# EXERCISE INSTRUCTIONS
Print the first line of the data below and every one after it, through the line containing "C4: 1uF (plus", exactly as written.

—————

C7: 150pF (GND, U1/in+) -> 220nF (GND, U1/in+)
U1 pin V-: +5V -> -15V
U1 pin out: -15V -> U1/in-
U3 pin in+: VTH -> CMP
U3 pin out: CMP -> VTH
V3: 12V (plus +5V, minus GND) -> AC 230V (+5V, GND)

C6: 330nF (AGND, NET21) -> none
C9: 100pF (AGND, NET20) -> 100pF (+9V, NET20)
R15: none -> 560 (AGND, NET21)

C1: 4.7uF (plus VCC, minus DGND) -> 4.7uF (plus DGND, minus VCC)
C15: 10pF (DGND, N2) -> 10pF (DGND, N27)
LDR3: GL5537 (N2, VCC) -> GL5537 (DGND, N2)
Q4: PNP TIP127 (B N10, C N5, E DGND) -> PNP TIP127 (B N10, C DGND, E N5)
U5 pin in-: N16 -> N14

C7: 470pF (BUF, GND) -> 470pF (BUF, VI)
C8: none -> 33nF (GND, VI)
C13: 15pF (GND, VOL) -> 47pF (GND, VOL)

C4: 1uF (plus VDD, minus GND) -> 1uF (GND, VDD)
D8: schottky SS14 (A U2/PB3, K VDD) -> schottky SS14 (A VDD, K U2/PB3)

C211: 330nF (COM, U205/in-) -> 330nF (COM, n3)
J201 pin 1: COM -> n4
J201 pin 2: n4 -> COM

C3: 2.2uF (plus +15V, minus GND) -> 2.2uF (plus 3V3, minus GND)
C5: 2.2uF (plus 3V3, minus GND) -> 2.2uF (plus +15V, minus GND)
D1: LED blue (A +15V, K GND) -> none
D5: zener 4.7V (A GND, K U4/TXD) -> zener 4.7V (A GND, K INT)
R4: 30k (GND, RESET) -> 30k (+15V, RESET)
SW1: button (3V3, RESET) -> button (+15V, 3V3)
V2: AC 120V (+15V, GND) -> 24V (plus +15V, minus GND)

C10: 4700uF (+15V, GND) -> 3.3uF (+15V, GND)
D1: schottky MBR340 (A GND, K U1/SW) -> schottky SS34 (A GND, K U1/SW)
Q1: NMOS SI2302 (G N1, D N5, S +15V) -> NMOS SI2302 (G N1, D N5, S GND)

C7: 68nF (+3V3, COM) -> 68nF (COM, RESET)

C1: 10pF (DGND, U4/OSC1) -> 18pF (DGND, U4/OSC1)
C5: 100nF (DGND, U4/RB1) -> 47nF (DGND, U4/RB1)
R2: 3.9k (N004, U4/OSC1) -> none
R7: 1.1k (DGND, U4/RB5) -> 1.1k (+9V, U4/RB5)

—————

# RESPONSE AREA
C7: 150pF (GND, U1/in+) -> 220nF (GND, U1/in+)
U1 pin V-: +5V -> -15V
U1 pin out: -15V -> U1/in-
U3 pin in+: VTH -> CMP
U3 pin out: CMP -> VTH
V3: 12V (plus +5V, minus GND) -> AC 230V (+5V, GND)

C6: 330nF (AGND, NET21) -> none
C9: 100pF (AGND, NET20) -> 100pF (+9V, NET20)
R15: none -> 560 (AGND, NET21)

C1: 4.7uF (plus VCC, minus DGND) -> 4.7uF (plus DGND, minus VCC)
C15: 10pF (DGND, N2) -> 10pF (DGND, N27)
LDR3: GL5537 (N2, VCC) -> GL5537 (DGND, N2)
Q4: PNP TIP127 (B N10, C N5, E DGND) -> PNP TIP127 (B N10, C DGND, E N5)
U5 pin in-: N16 -> N14

C7: 470pF (BUF, GND) -> 470pF (BUF, VI)
C8: none -> 33nF (GND, VI)
C13: 15pF (GND, VOL) -> 47pF (GND, VOL)

C4: 1uF (plus VDD, minus GND) -> 1uF (GND, VDD)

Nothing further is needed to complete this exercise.